■ **Work required**: Everything in the records must be reproduced exactly, except for the pictures.

=== Supplied records ===

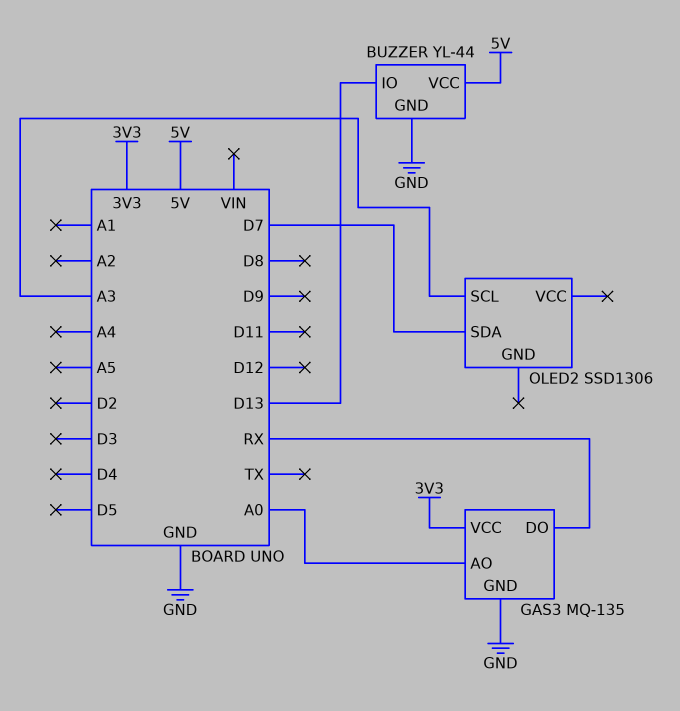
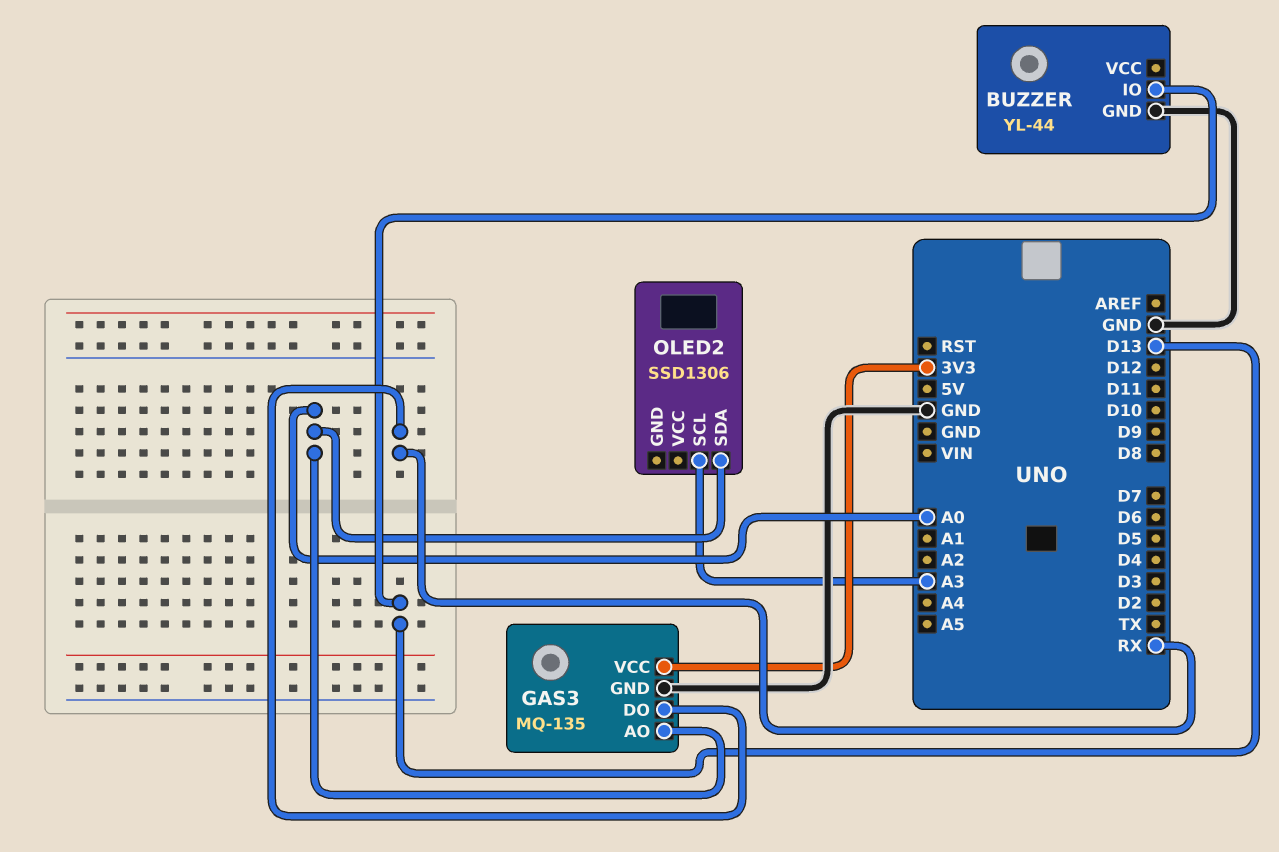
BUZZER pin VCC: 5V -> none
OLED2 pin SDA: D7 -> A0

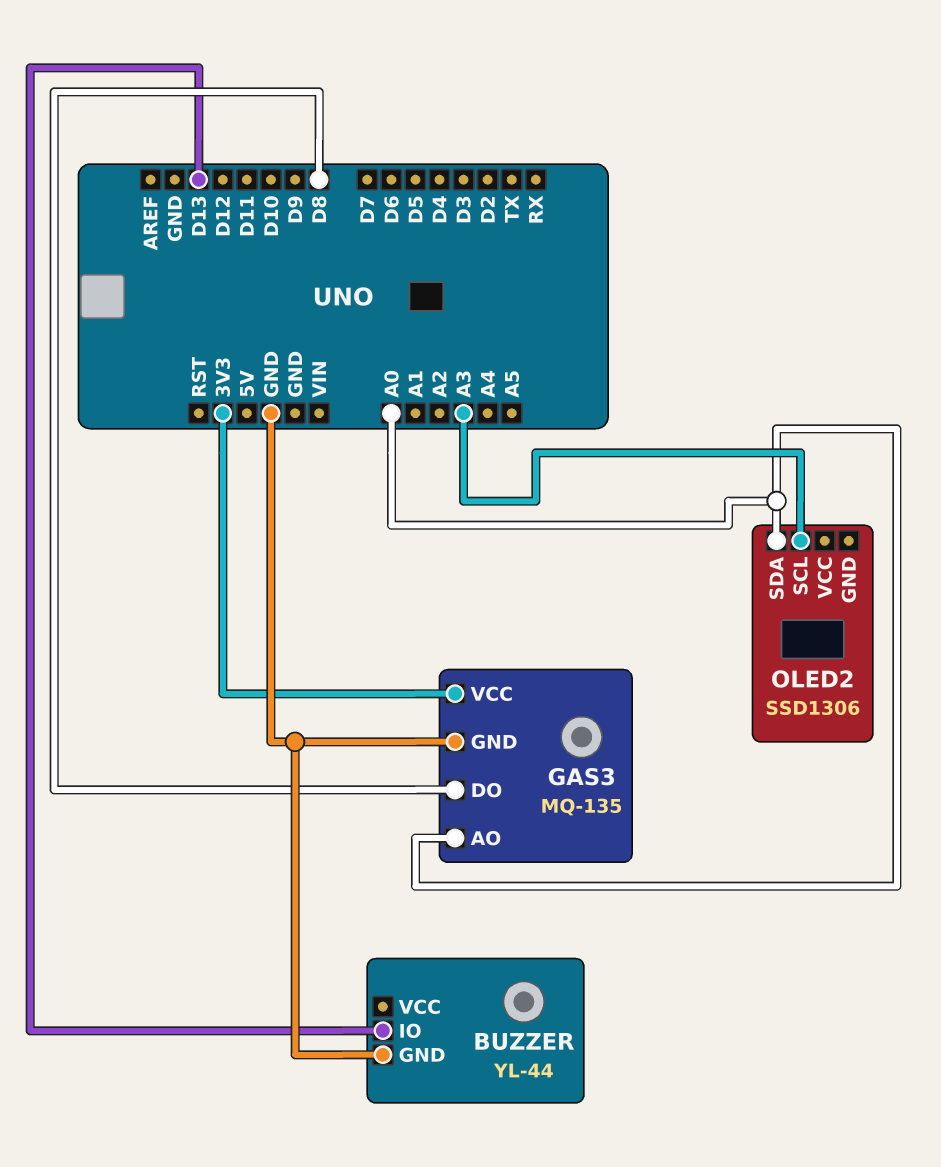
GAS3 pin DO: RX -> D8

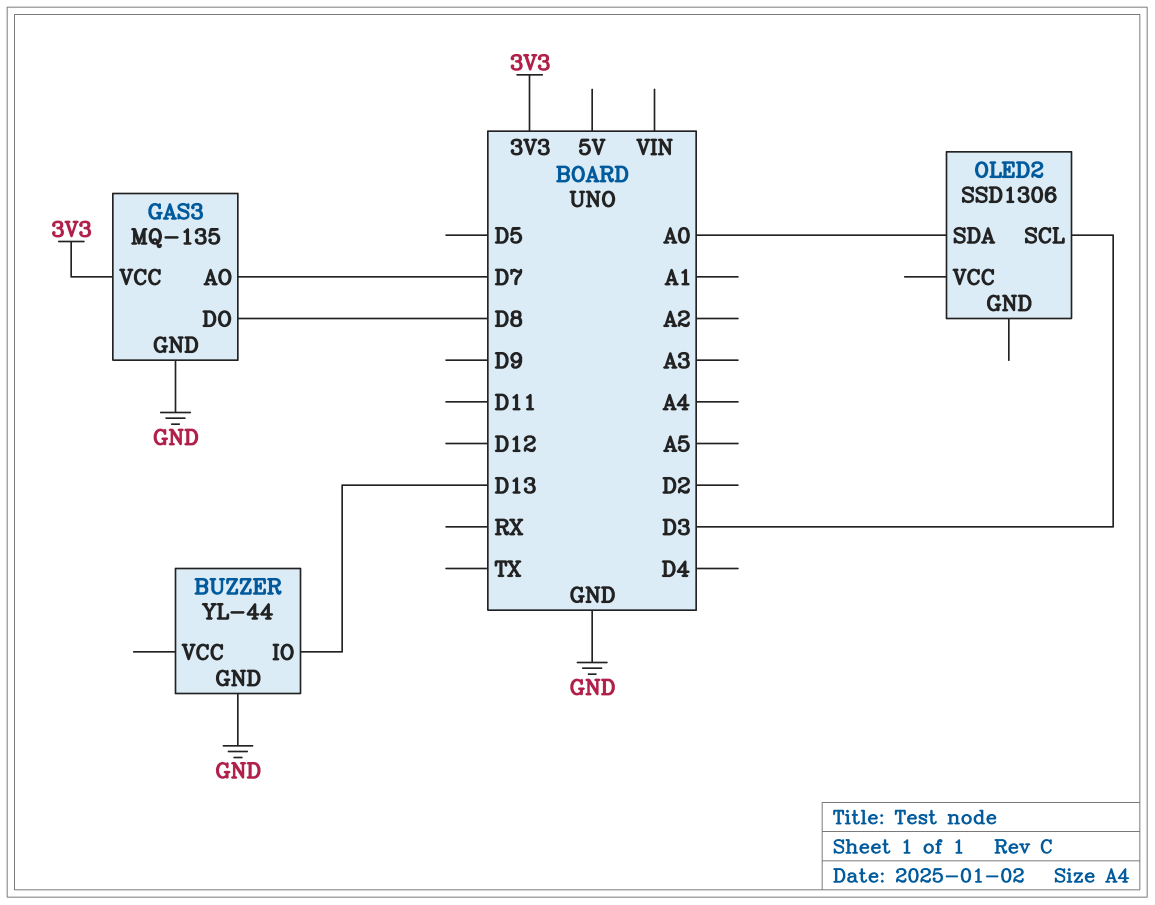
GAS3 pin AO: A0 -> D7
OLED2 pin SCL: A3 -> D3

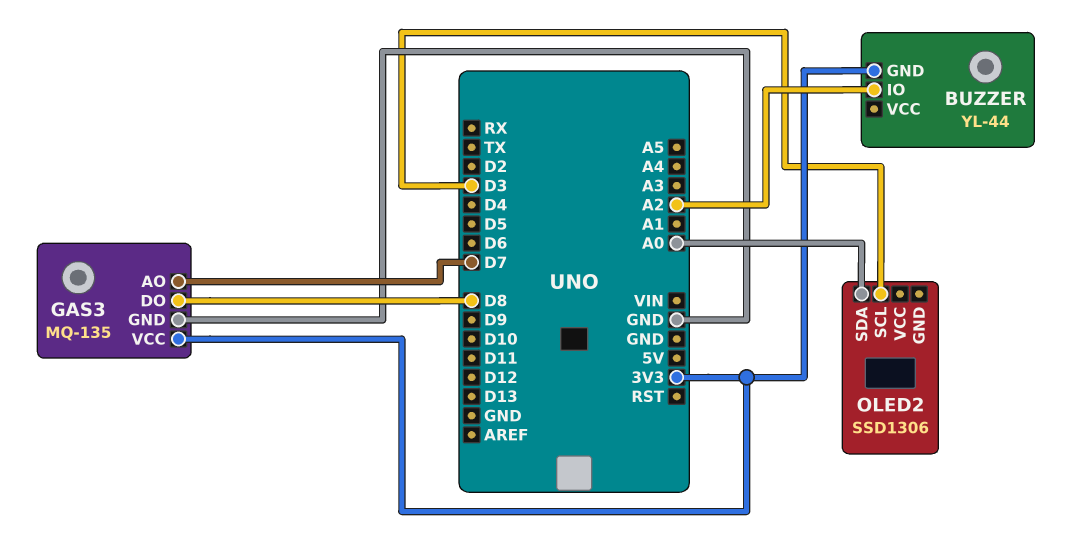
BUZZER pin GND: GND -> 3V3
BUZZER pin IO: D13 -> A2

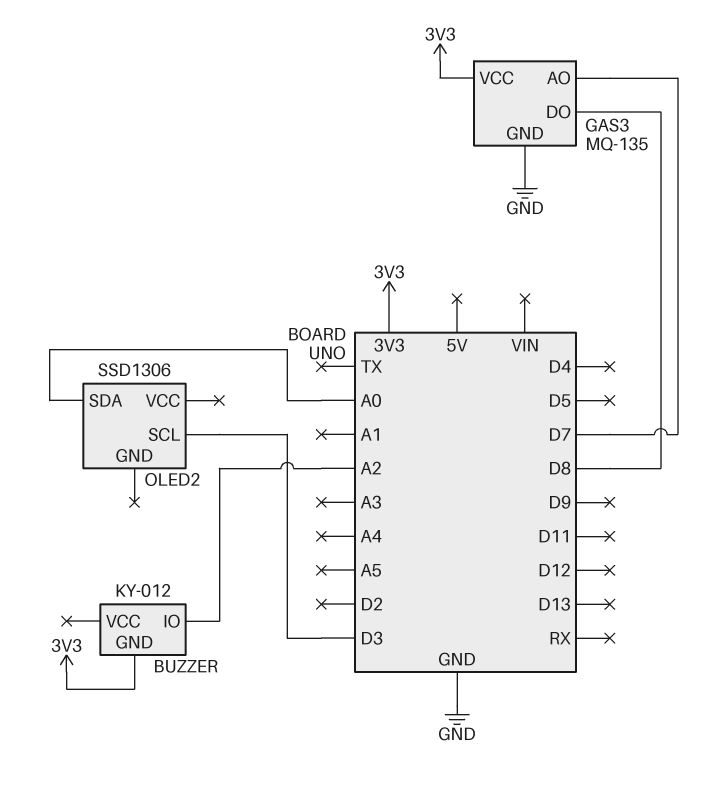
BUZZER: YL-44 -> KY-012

===

■ **Reply to the exercise**:
BUZZER pin VCC: 5V -> none
OLED2 pin SDA: D7 -> A0

GAS3 pin DO: RX -> D8

GAS3 pin AO: A0 -> D7
OLED2 pin SCL: A3 -> D3

BUZZER pin GND: GND -> 3V3
BUZZER pin IO: D13 -> A2

BUZZER: YL-44 -> KY-012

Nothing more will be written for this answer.